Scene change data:
--------------------------------

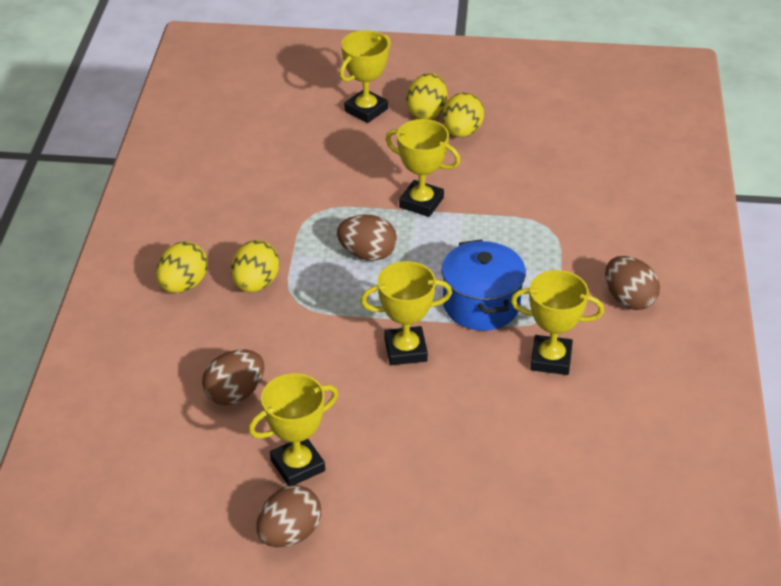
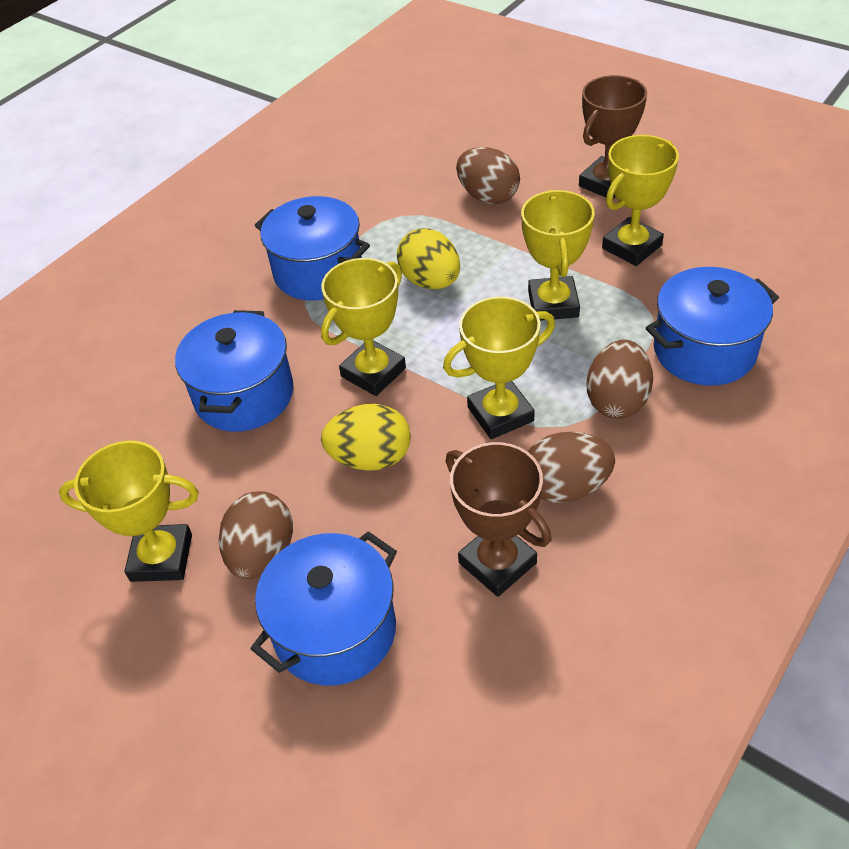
blue pot: 1 -> 4
brown trophy: 0 -> 2
yellow egg: 4 -> 2

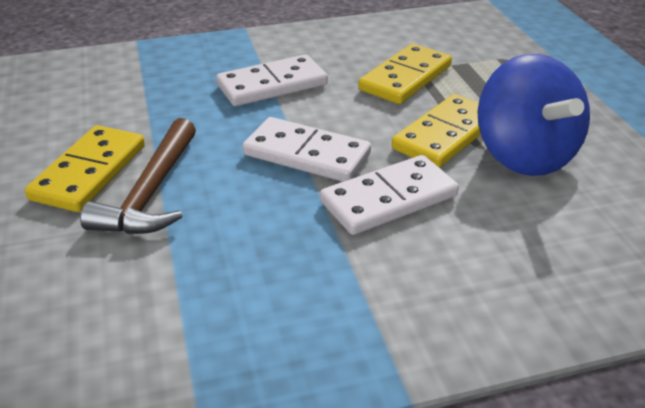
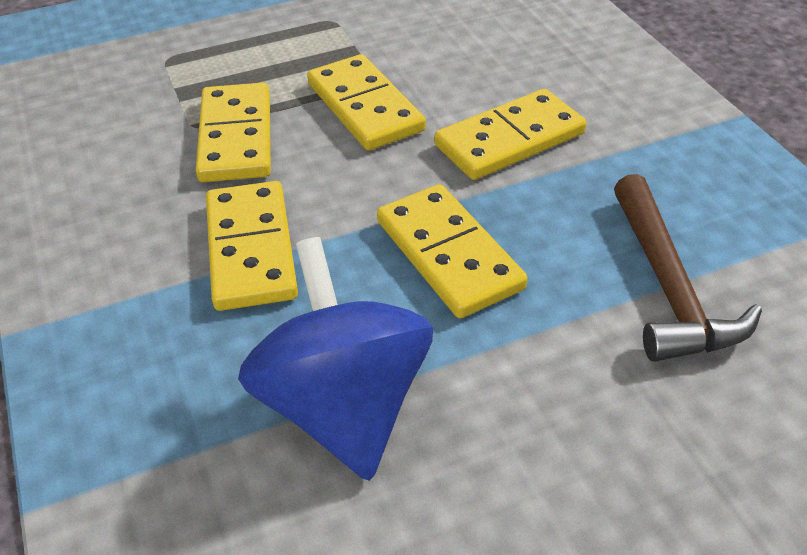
white domino: 3 -> 0
yellow domino: 3 -> 5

--------------------------------

§ Instructions for the task: Repeat every line of the data exactly, but do not include pictures.

§ Answer for this exercise:
blue pot: 1 -> 4
brown trophy: 0 -> 2
yellow egg: 4 -> 2

white domino: 3 -> 0
yellow domino: 3 -> 5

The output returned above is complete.